Check each line of the material for "headphones" and report how many lines have it, with nothing added.

-- Data for this task follows --

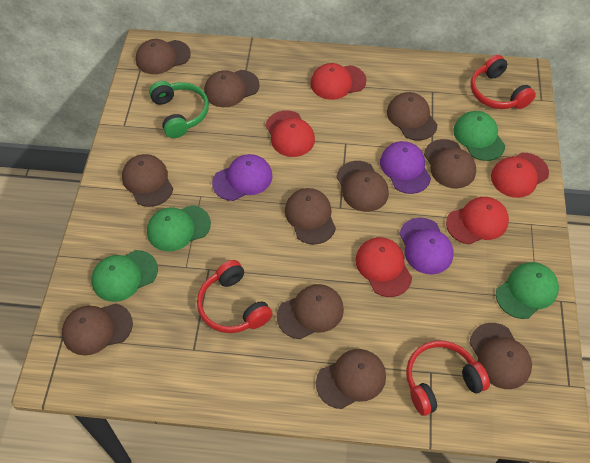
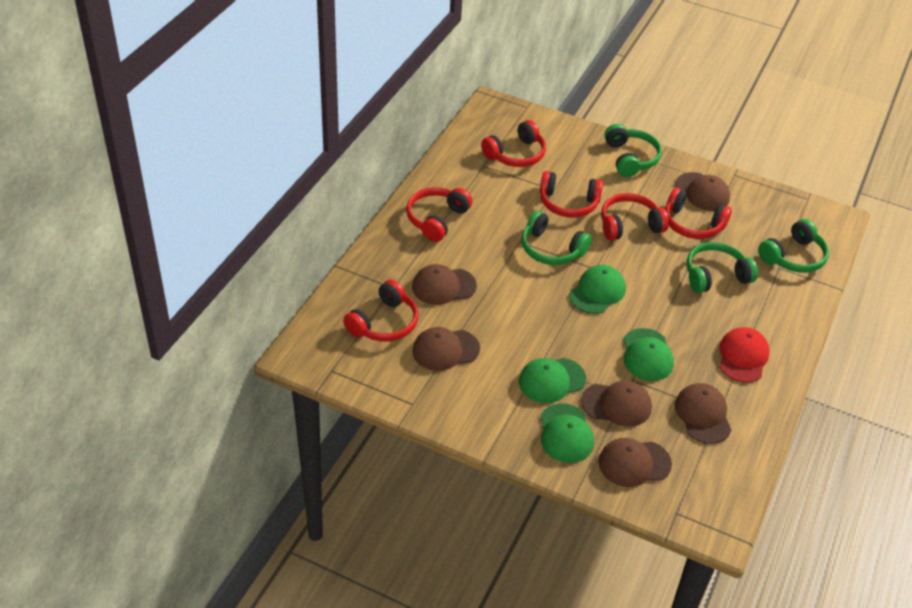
brown cap: 11 -> 6
green headphones: 1 -> 4
purple cap: 3 -> 0
red cap: 5 -> 1
red headphones: 3 -> 6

-- Data for this task concluded --

Finished task:
2